BEGIN DATA TO PROCESS

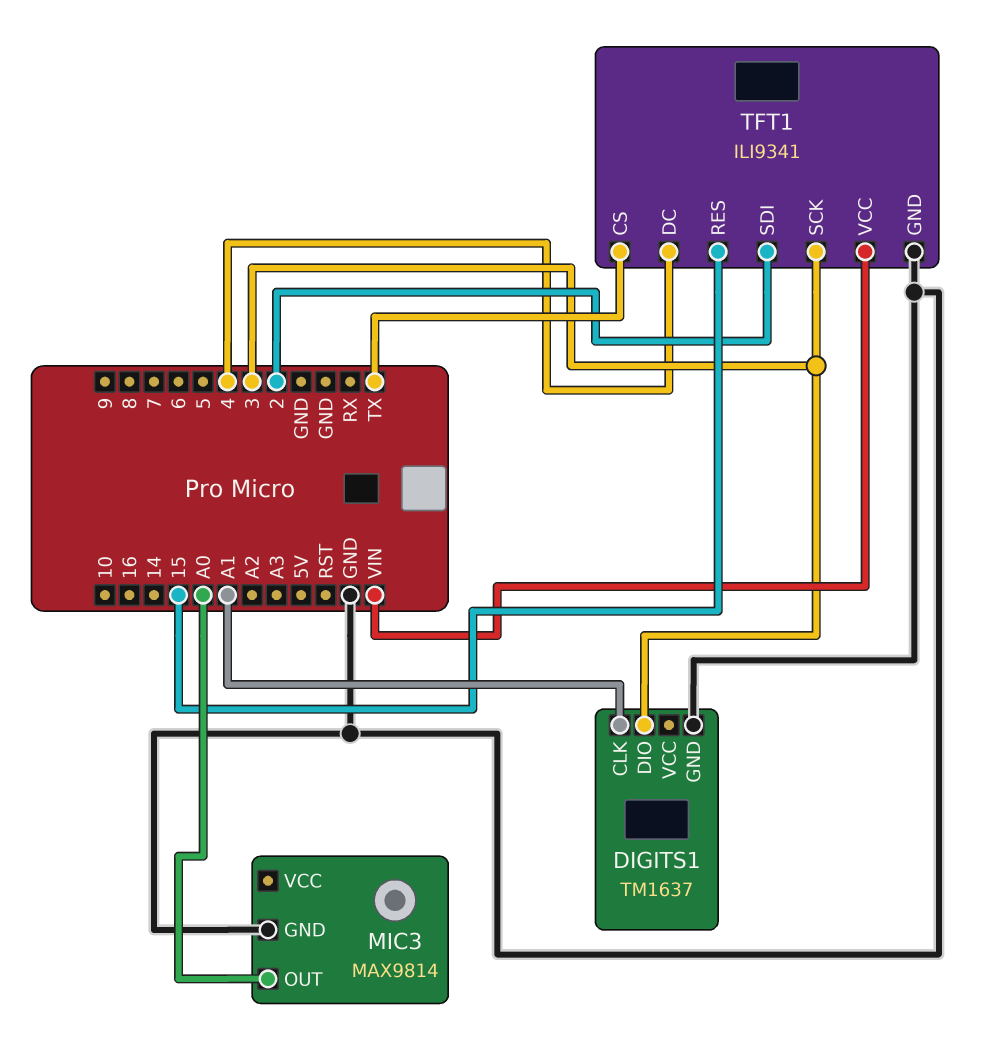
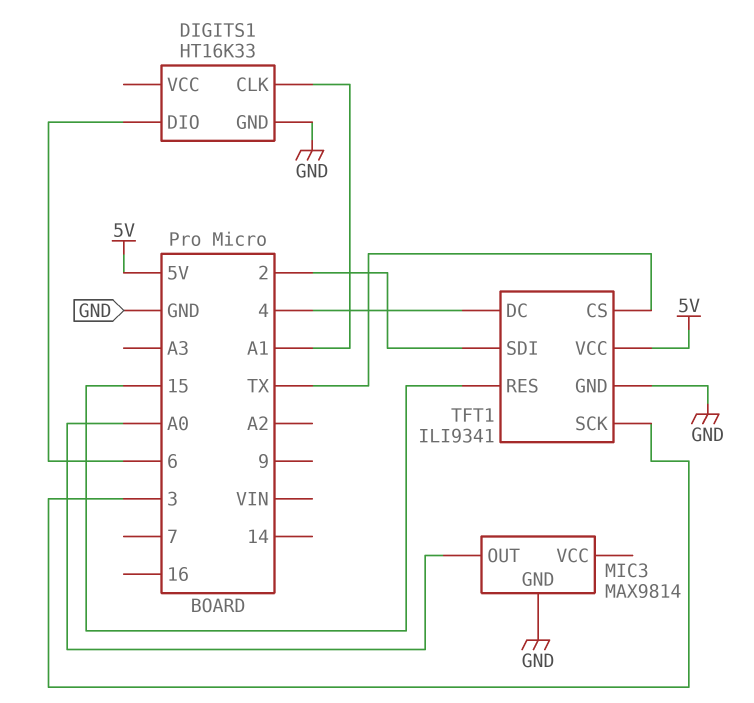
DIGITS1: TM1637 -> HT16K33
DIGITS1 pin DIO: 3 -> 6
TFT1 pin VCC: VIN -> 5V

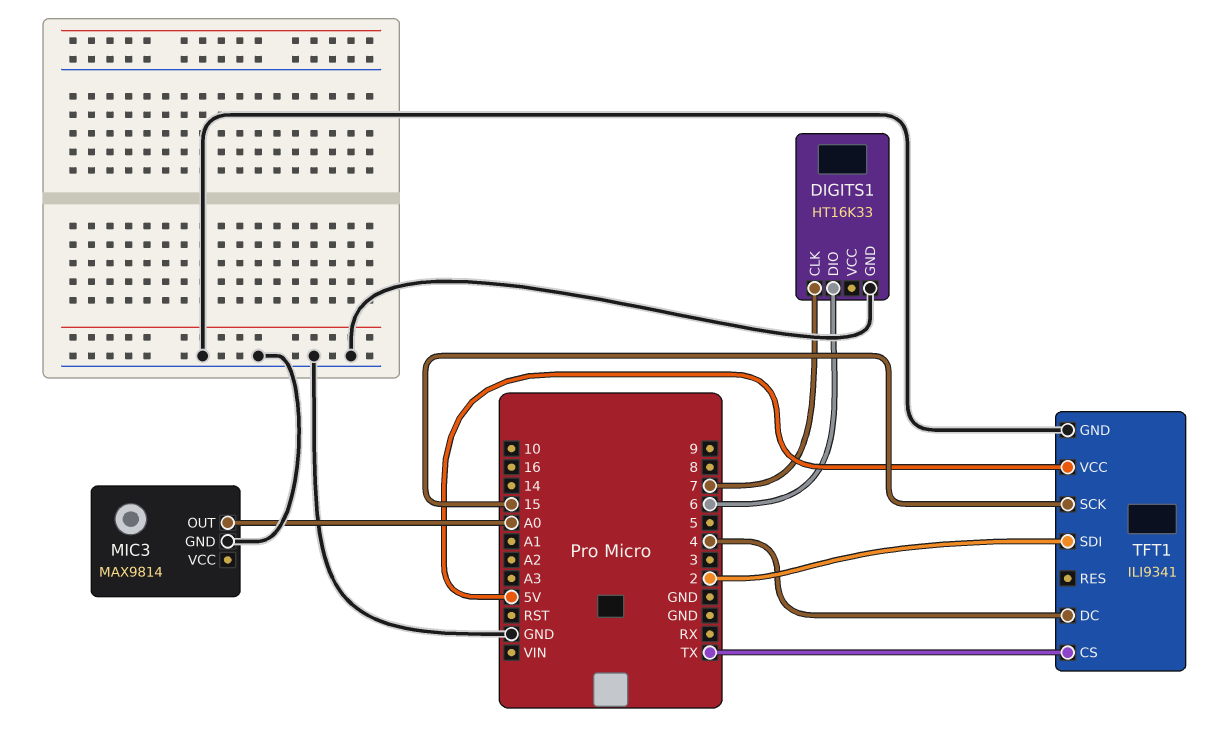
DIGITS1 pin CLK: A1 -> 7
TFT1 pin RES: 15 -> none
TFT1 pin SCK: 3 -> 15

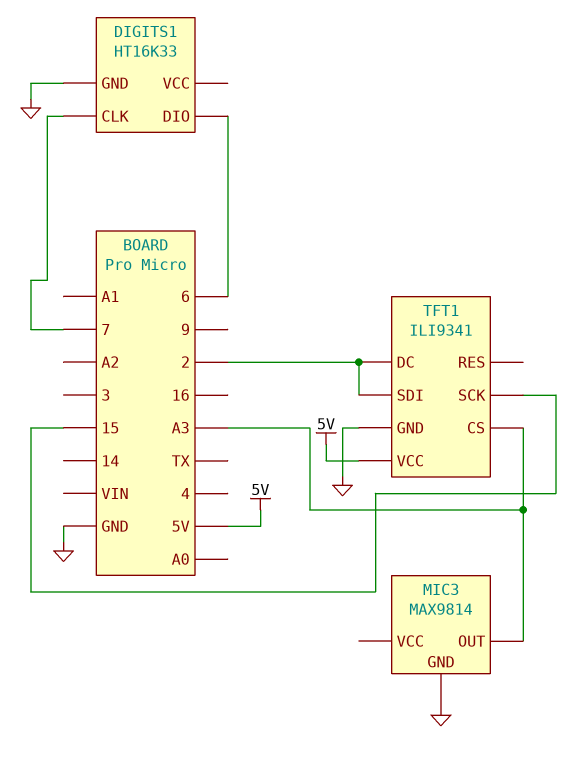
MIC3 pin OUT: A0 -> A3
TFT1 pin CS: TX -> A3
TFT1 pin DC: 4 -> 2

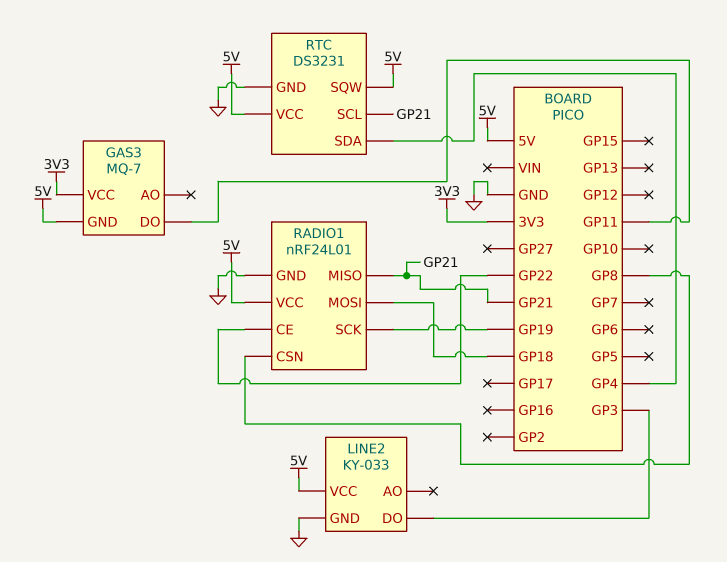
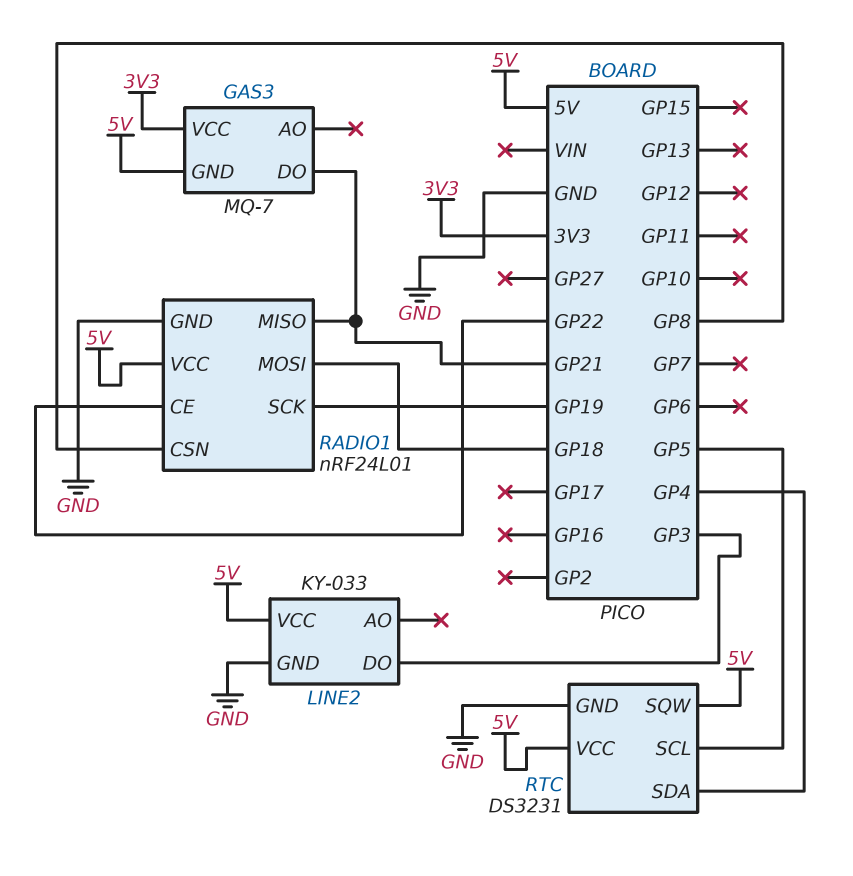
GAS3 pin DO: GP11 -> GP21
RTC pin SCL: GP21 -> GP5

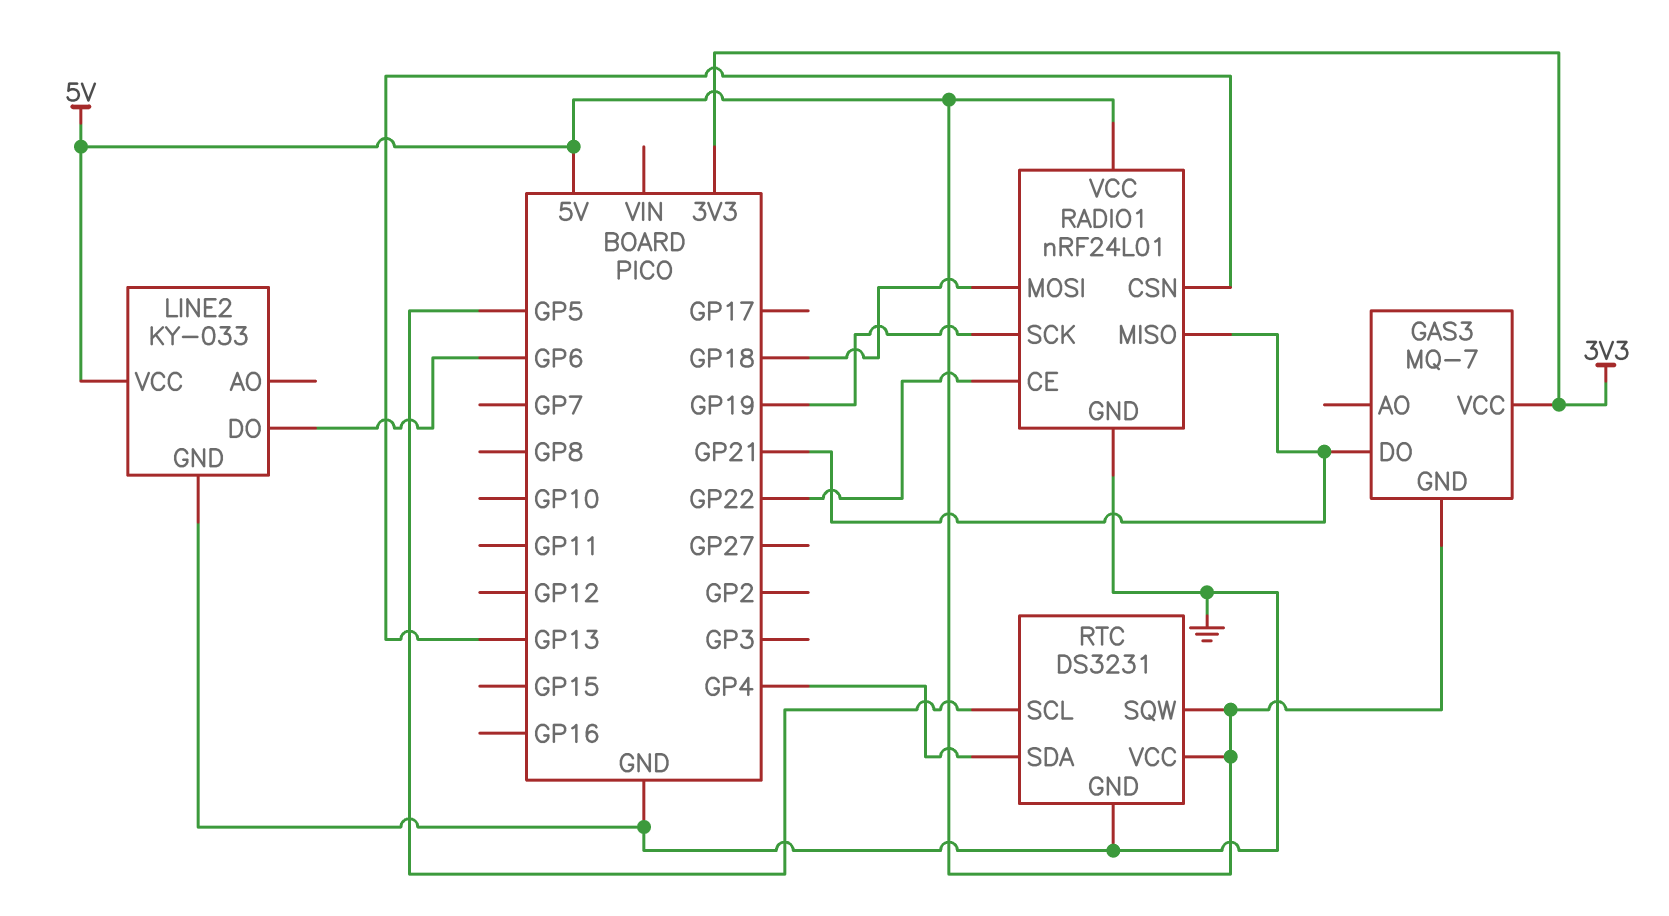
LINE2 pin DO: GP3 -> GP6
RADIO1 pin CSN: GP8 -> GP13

END DATA TO PROCESS

TASK DESCRIPTION - Without the pictures, restate all of the entries word for word.

TASK RESPONSE -
DIGITS1: TM1637 -> HT16K33
DIGITS1 pin DIO: 3 -> 6
TFT1 pin VCC: VIN -> 5V

DIGITS1 pin CLK: A1 -> 7
TFT1 pin RES: 15 -> none
TFT1 pin SCK: 3 -> 15

MIC3 pin OUT: A0 -> A3
TFT1 pin CS: TX -> A3
TFT1 pin DC: 4 -> 2

GAS3 pin DO: GP11 -> GP21
RTC pin SCL: GP21 -> GP5

LINE2 pin DO: GP3 -> GP6
RADIO1 pin CSN: GP8 -> GP13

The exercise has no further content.